What the task requires
Where an entry holds an image, skip the image but reproduce the rest word for word.
⟨
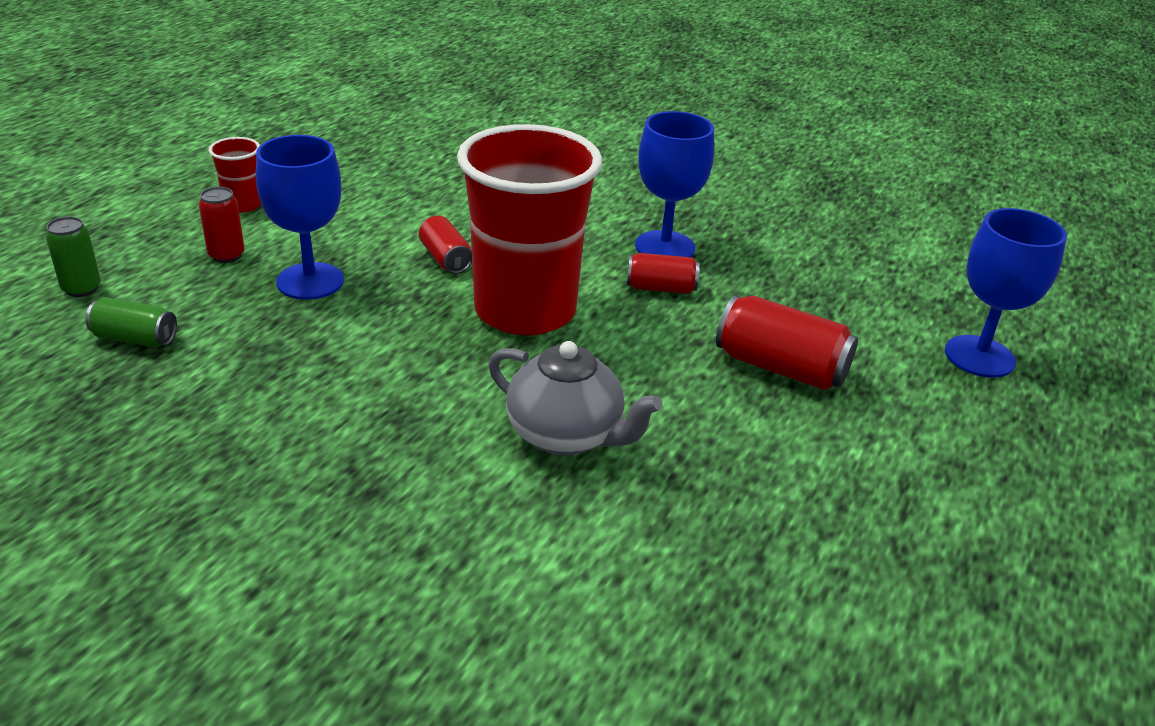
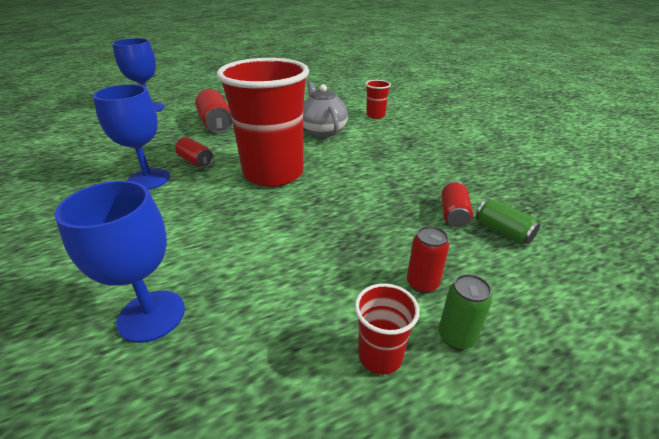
camera: 140 degrees left, 0 degrees up
(81, 289) = (551, 293): green can -> green can (456, 337)
(310, 281) = (372, 233): blue goblet -> blue goblet (151, 315)
(445, 259) = (272, 218): red can -> red can (453, 214)
(511, 556) = (375, 115): none -> red cup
⟩
Exercise answer
camera: 140 degrees left, 0 degrees up
(81, 289) = (551, 293): green can -> green can (456, 337)
(310, 281) = (372, 233): blue goblet -> blue goblet (151, 315)
(445, 259) = (272, 218): red can -> red can (453, 214)
(511, 556) = (375, 115): none -> red cup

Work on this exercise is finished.